What you should do:
Would you print every entry below exactly as written, omitting the images?

Input for this task:
****************

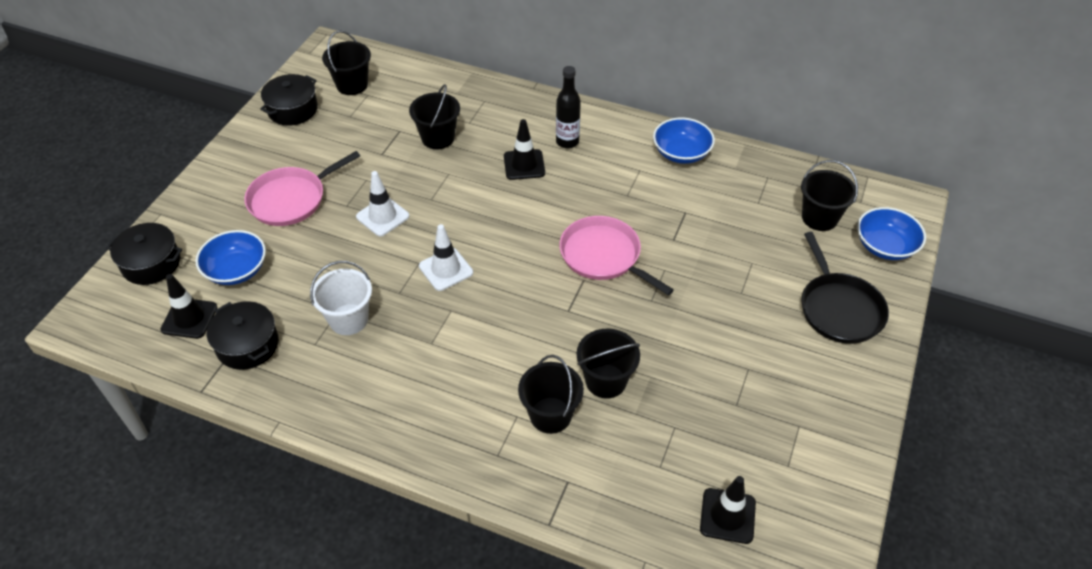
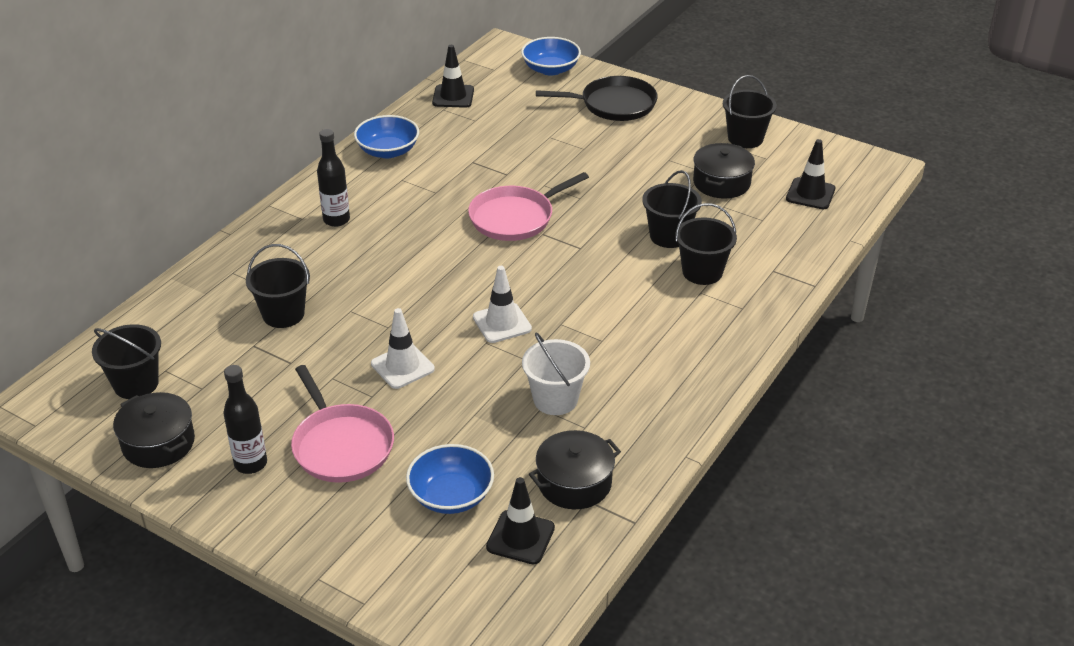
camera: 80 degrees left, 10 degrees down
(151, 263) = (413, 582): black pot -> black pot (721, 183)
(272, 157) = (251, 464): none -> black bottle
(524, 165) = (360, 254): black traffic cone -> black traffic cone (453, 96)
(819, 218) = (506, 93): black bucket -> black bucket (745, 138)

****************

Response:
camera: 80 degrees left, 10 degrees down
(151, 263) = (413, 582): black pot -> black pot (721, 183)
(272, 157) = (251, 464): none -> black bottle
(524, 165) = (360, 254): black traffic cone -> black traffic cone (453, 96)
(819, 218) = (506, 93): black bucket -> black bucket (745, 138)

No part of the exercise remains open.